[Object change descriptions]
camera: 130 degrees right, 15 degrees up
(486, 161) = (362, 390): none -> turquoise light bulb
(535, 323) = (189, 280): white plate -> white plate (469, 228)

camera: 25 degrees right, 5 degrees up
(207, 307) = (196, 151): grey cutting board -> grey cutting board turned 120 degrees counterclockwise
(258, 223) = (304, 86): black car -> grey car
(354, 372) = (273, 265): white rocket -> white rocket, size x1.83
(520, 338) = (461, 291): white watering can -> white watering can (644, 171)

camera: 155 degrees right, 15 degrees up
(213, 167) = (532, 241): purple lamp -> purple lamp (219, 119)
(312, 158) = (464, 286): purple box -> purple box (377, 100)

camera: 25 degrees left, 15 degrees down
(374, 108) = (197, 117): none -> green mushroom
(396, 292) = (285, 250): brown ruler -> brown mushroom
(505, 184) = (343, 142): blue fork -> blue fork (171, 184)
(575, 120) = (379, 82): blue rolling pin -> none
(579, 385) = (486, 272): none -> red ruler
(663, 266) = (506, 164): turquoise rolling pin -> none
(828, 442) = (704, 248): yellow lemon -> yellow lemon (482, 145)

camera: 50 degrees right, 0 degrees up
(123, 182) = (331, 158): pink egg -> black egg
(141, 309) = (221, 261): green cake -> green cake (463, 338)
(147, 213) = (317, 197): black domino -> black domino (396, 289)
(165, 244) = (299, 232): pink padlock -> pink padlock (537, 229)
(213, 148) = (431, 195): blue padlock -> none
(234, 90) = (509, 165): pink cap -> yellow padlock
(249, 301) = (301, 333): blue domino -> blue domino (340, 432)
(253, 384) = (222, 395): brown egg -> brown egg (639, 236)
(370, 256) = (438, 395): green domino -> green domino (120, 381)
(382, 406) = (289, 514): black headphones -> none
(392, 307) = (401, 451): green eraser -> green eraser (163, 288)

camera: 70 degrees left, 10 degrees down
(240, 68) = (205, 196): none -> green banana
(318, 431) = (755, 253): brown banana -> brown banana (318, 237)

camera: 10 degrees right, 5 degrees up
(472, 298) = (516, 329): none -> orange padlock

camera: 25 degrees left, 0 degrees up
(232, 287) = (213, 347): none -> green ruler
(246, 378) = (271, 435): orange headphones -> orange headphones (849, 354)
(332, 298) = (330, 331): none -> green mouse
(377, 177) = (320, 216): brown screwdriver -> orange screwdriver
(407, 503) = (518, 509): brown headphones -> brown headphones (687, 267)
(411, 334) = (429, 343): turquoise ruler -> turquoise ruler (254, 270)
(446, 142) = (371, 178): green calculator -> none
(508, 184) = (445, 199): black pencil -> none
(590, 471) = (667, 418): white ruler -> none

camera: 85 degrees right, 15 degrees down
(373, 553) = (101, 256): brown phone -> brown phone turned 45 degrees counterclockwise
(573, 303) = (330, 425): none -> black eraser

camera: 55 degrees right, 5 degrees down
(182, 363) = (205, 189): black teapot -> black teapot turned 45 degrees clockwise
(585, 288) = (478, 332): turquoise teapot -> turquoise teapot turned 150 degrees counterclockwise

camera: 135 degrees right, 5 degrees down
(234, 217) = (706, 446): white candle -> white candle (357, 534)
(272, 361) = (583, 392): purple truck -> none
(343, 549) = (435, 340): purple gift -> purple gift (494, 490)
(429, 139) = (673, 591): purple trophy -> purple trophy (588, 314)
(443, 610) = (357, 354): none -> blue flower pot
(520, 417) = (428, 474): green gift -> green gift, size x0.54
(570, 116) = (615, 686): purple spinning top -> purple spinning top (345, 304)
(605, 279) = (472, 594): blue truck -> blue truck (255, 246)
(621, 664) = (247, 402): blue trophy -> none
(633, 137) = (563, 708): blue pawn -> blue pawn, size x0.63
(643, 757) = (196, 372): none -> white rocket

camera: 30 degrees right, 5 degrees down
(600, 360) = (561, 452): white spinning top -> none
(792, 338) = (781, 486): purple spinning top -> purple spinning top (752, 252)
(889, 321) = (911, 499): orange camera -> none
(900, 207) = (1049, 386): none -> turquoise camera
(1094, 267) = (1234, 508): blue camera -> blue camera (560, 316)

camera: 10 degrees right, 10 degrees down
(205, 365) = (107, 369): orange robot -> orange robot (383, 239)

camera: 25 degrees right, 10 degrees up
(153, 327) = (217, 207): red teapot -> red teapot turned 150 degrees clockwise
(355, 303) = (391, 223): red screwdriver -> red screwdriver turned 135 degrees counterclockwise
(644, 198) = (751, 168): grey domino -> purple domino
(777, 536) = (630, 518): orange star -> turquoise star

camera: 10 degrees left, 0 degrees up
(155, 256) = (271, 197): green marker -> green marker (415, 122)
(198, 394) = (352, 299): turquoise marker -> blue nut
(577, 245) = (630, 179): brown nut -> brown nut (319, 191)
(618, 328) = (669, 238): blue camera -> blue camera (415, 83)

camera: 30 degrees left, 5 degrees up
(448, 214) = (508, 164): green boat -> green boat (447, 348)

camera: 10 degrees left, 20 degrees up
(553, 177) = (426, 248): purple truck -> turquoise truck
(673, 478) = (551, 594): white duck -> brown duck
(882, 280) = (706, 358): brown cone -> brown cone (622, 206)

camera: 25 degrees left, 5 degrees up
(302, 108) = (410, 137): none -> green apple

### Task goal
For the lines above, output exactly those from the line containing "(446, 142) = (371, 178): green" through the line containing "(443, 610) = (357, 354): none", and skip the others.

### Task output
(446, 142) = (371, 178): green calculator -> none
(508, 184) = (445, 199): black pencil -> none
(590, 471) = (667, 418): white ruler -> none

camera: 85 degrees right, 15 degrees down
(373, 553) = (101, 256): brown phone -> brown phone turned 45 degrees counterclockwise
(573, 303) = (330, 425): none -> black eraser

camera: 55 degrees right, 5 degrees down
(182, 363) = (205, 189): black teapot -> black teapot turned 45 degrees clockwise
(585, 288) = (478, 332): turquoise teapot -> turquoise teapot turned 150 degrees counterclockwise

camera: 135 degrees right, 5 degrees down
(234, 217) = (706, 446): white candle -> white candle (357, 534)
(272, 361) = (583, 392): purple truck -> none
(343, 549) = (435, 340): purple gift -> purple gift (494, 490)
(429, 139) = (673, 591): purple trophy -> purple trophy (588, 314)
(443, 610) = (357, 354): none -> blue flower pot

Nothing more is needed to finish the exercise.